Across the whole listing, filter for the string "none" and copy every line that has it.

◆ Data excerpt

____

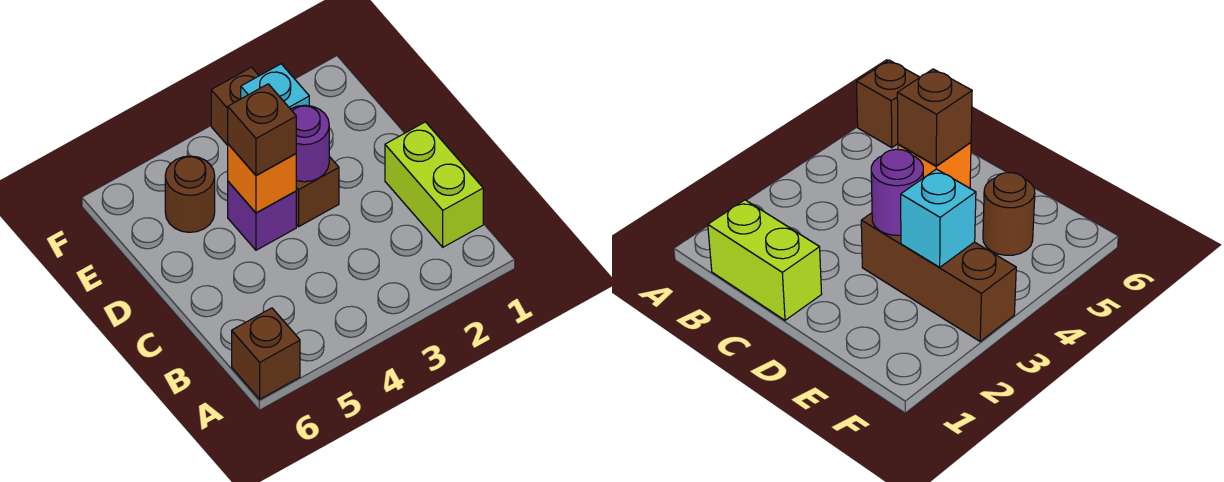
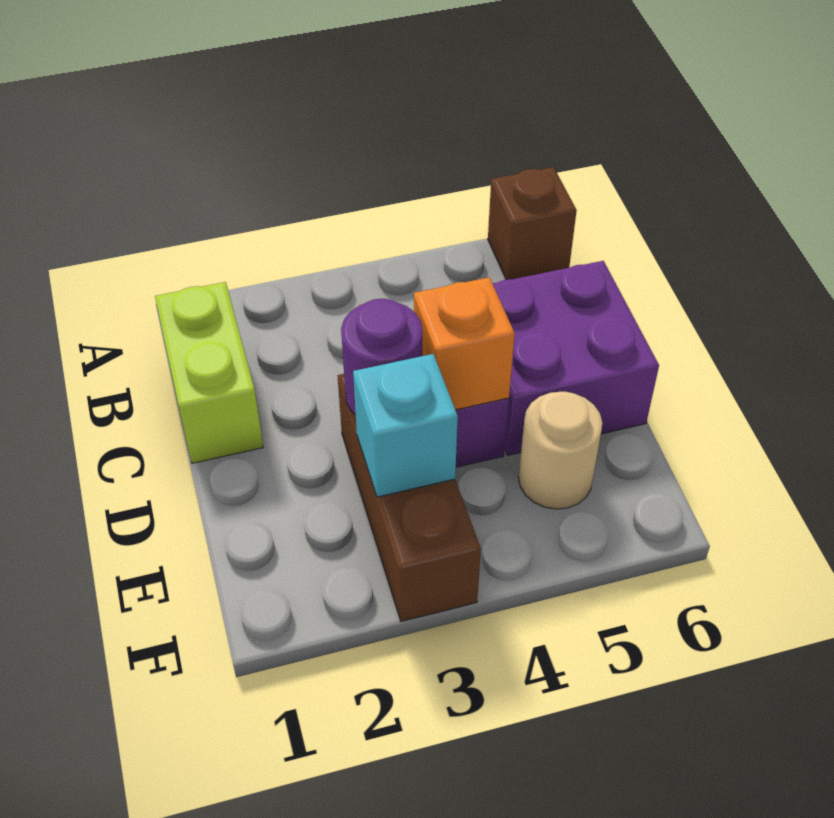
none -> purple brick C5:D6 level 1
brown brick D4 level 3 -> none
brown round brick E5 level 1 -> tan round brick E5 level 1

____

◆ Completed task
none -> purple brick C5:D6 level 1
brown brick D4 level 3 -> none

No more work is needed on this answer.